#### [WORK REQUIRED]
Where a record holds a picture, leave the picture out; otherwise repeat every record exactly.

#### [PROVIDED ENTRIES]

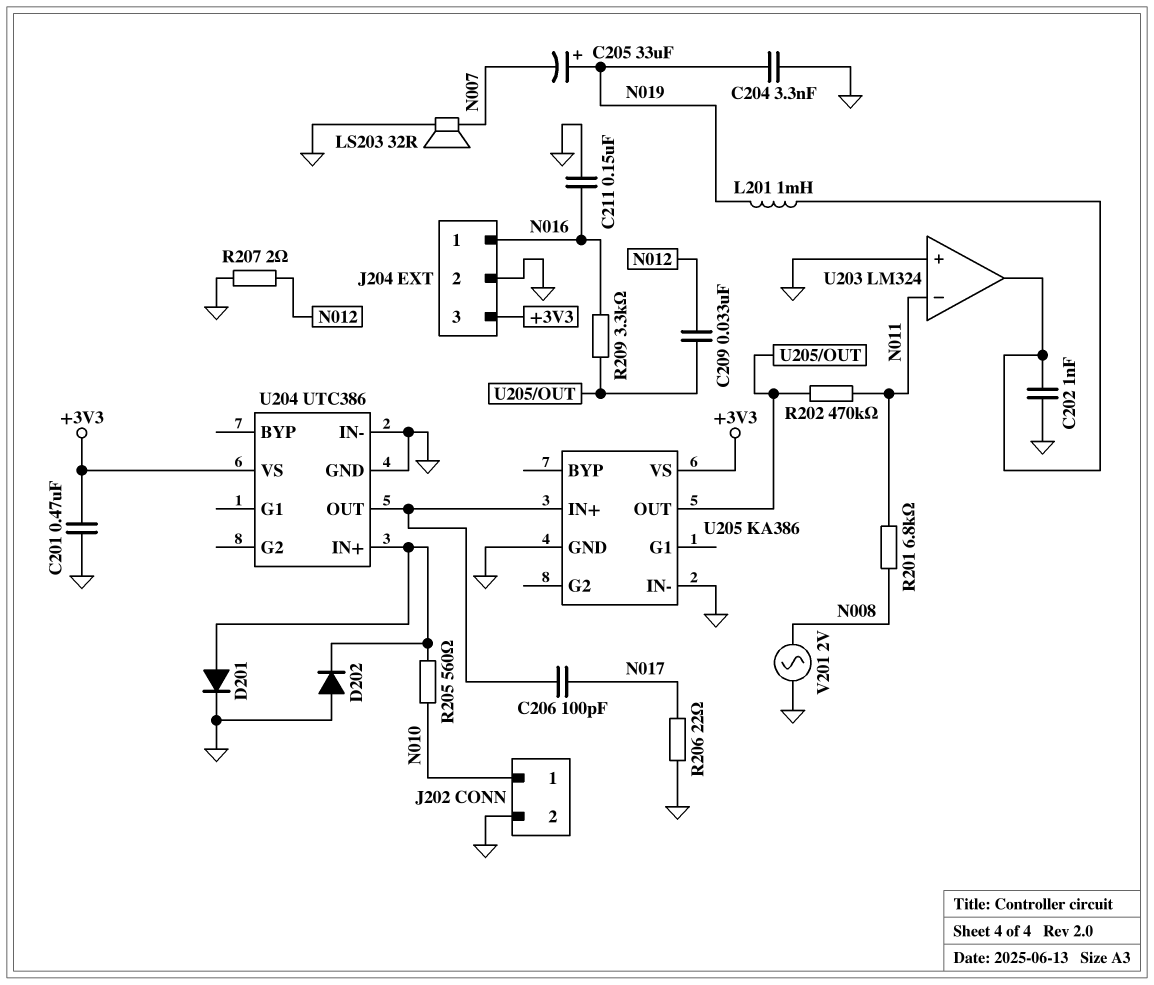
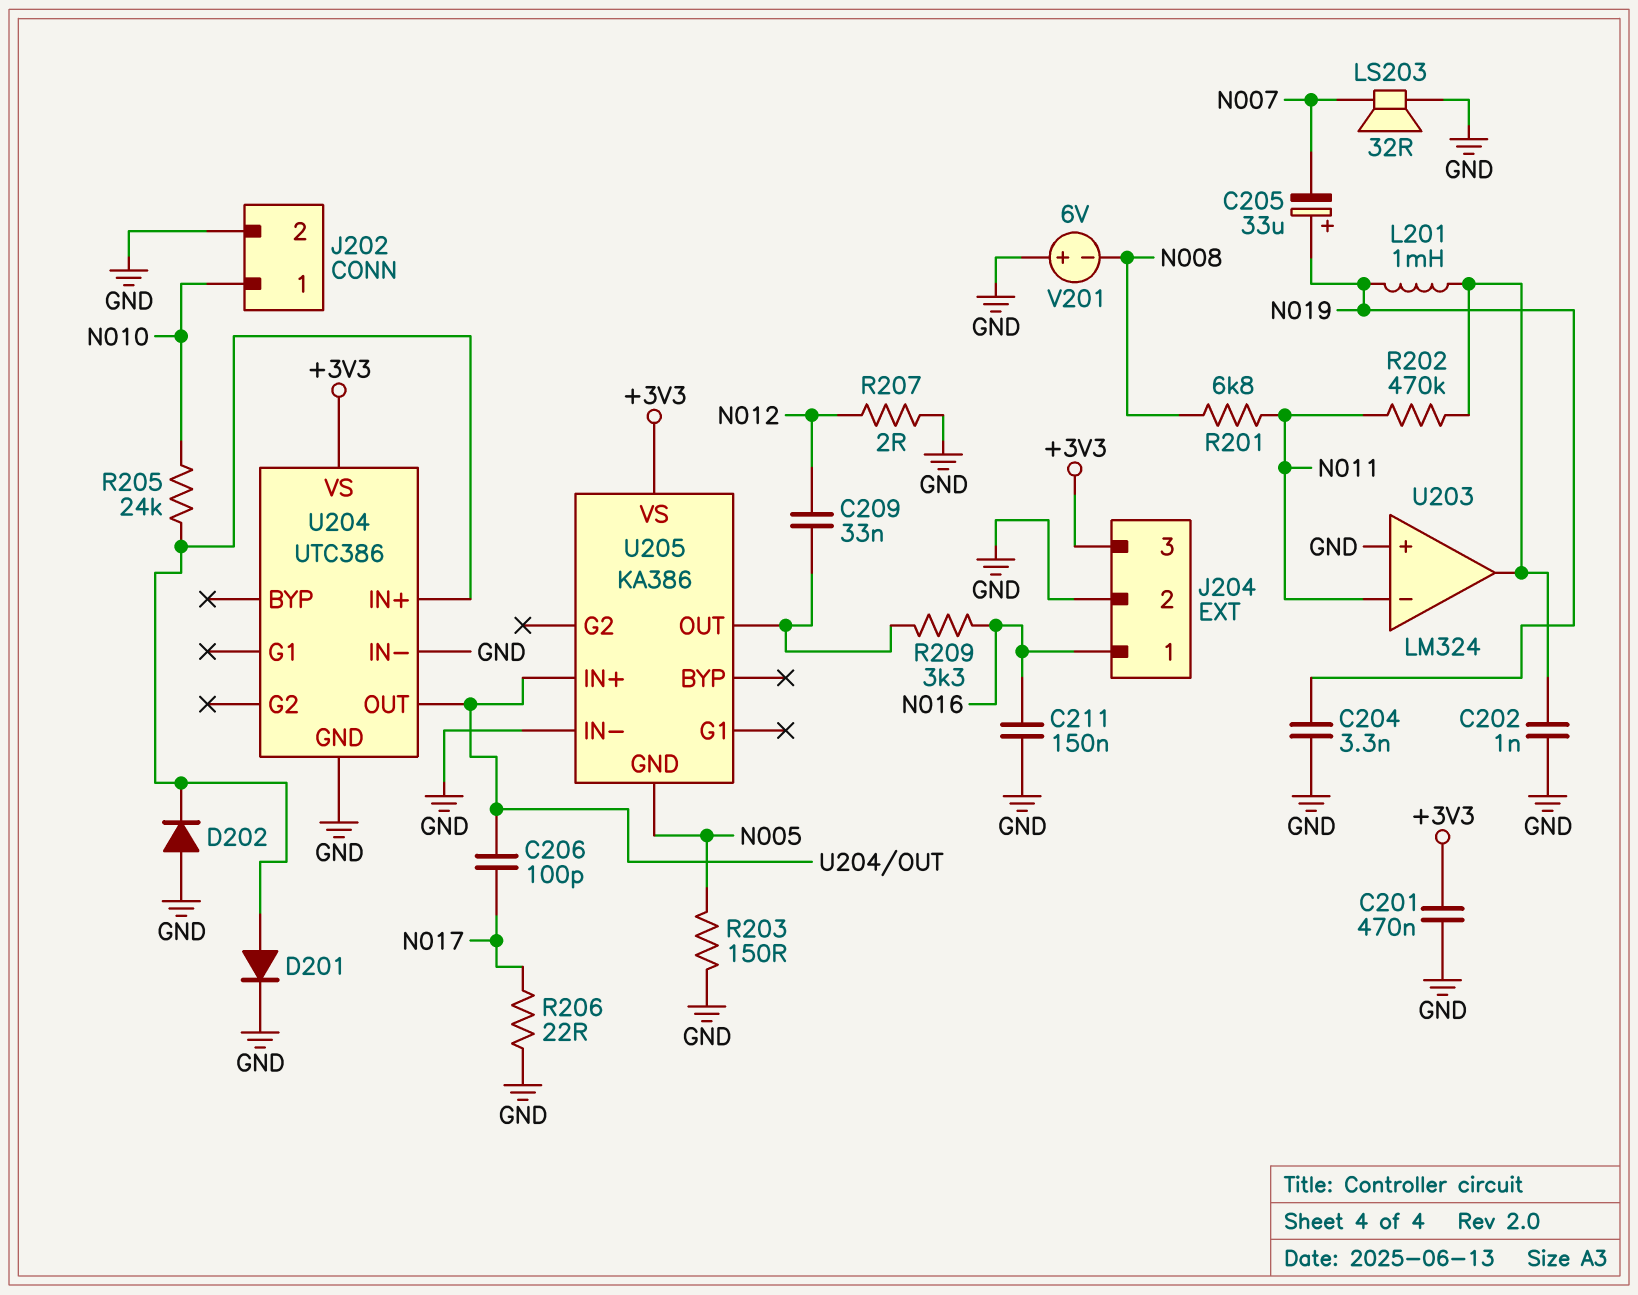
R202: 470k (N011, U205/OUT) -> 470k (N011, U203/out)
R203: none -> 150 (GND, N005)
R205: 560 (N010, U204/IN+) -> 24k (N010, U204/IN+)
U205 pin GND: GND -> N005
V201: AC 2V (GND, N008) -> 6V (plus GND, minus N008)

#### [WRITTEN ANSWER]
R202: 470k (N011, U205/OUT) -> 470k (N011, U203/out)
R203: none -> 150 (GND, N005)
R205: 560 (N010, U204/IN+) -> 24k (N010, U204/IN+)
U205 pin GND: GND -> N005
V201: AC 2V (GND, N008) -> 6V (plus GND, minus N008)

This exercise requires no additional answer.